▸ WHAT THE EXERCISE ASKS
Having located "DIGITS2 pin VCC: 3V3 -> none", write out its line and the remaining lines of the material exactly, the last one included, but not the pictures.

▸ ENTRIES PROVIDED

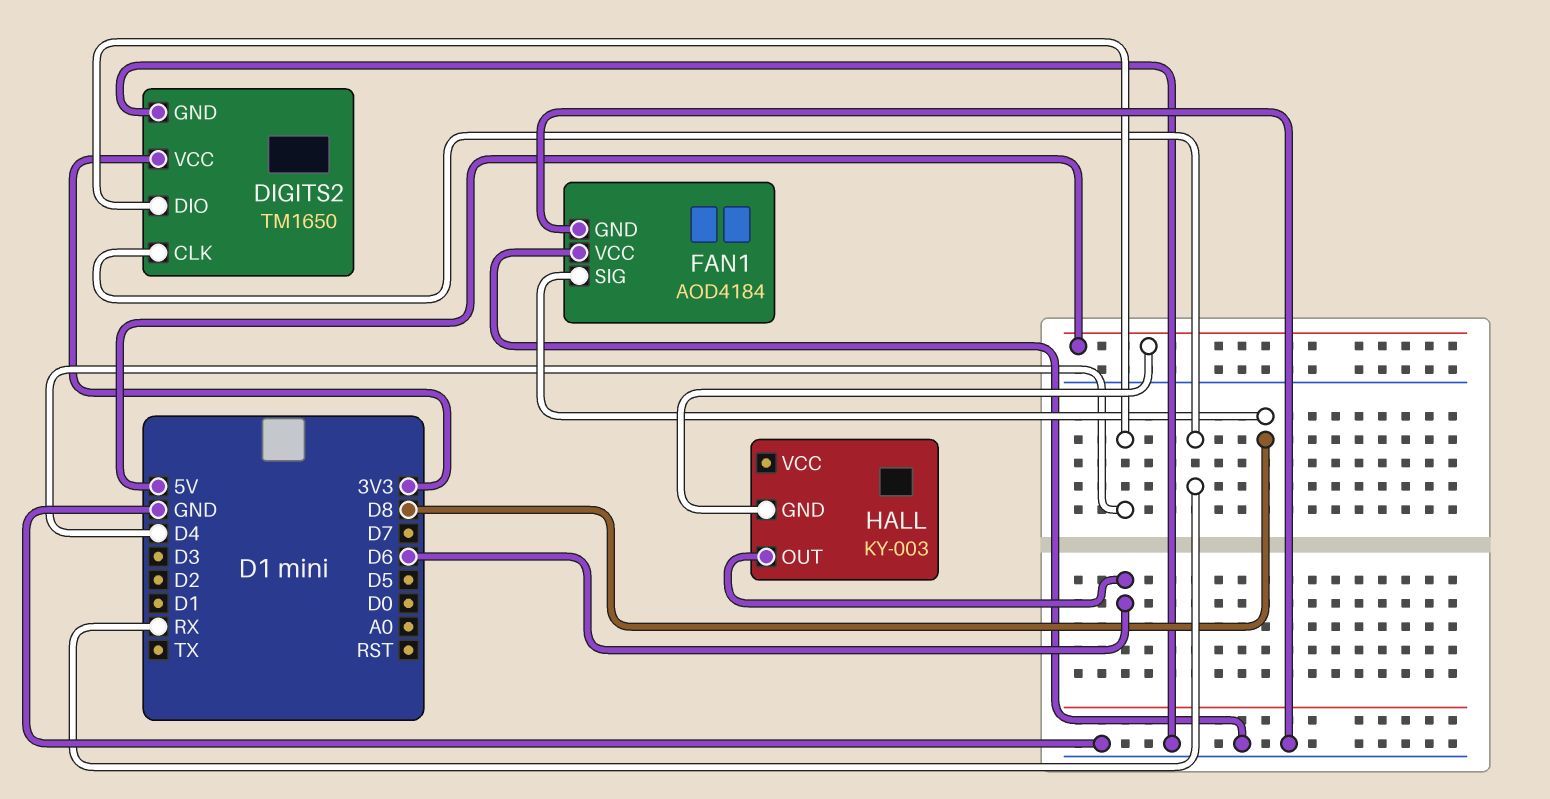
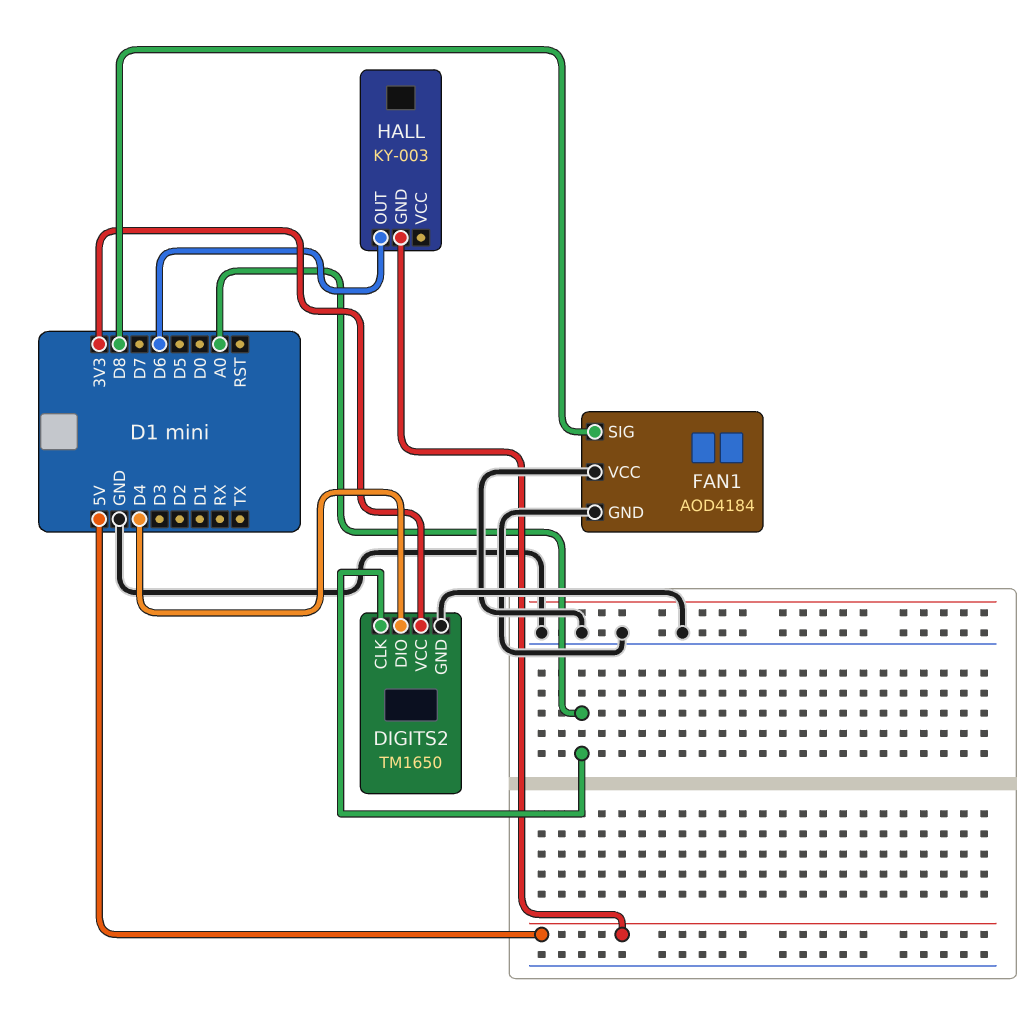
DIGITS2 pin CLK: RX -> A0

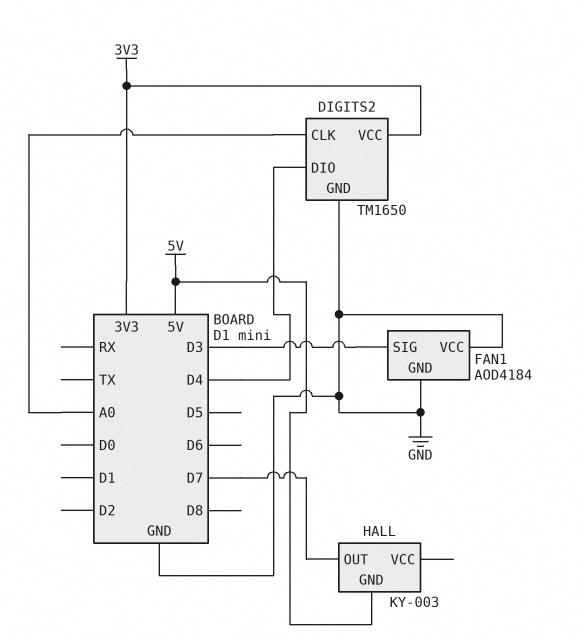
FAN1 pin SIG: D8 -> D3
HALL pin OUT: D6 -> D7

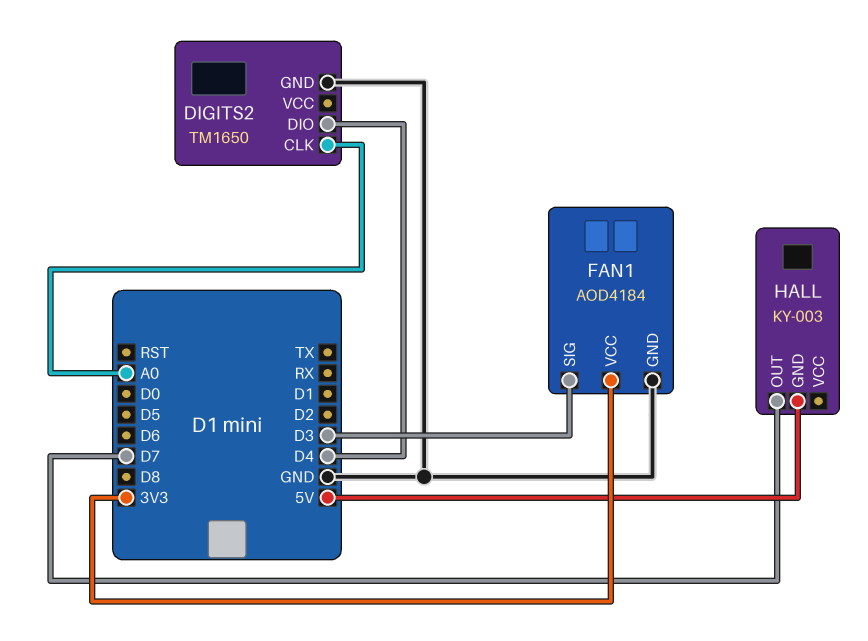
DIGITS2 pin VCC: 3V3 -> none
FAN1 pin VCC: GND -> 3V3

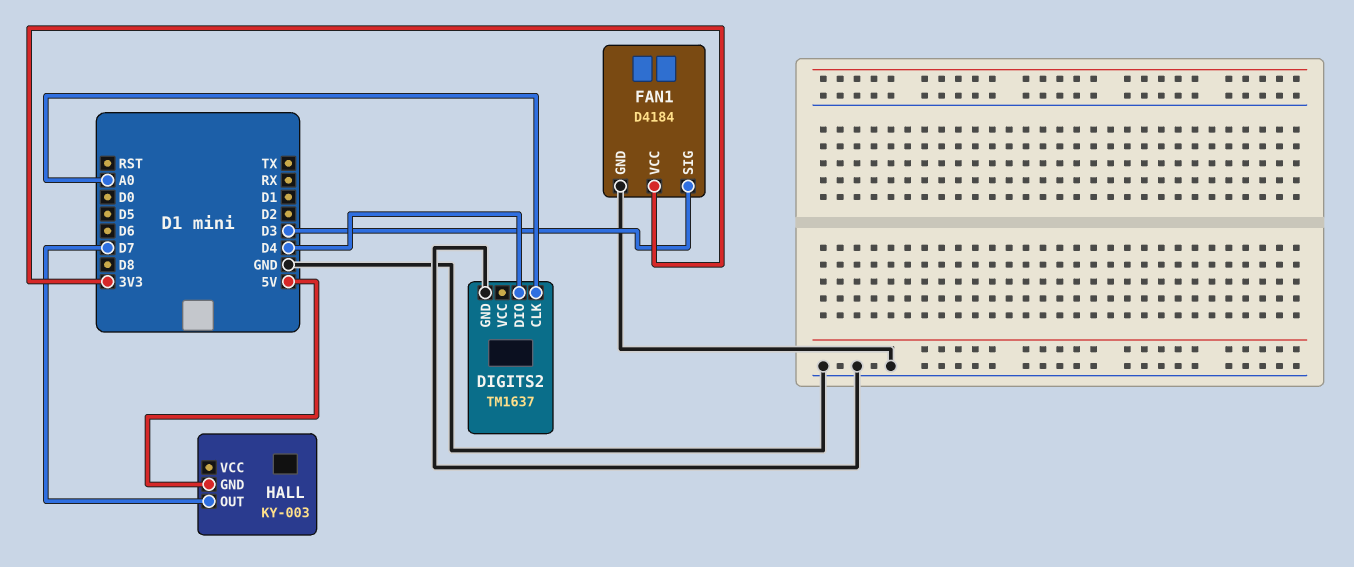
DIGITS2: TM1650 -> TM1637
FAN1: AOD4184 -> D4184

▸ TASK RESPONSE
DIGITS2 pin VCC: 3V3 -> none
FAN1 pin VCC: GND -> 3V3

DIGITS2: TM1650 -> TM1637
FAN1: AOD4184 -> D4184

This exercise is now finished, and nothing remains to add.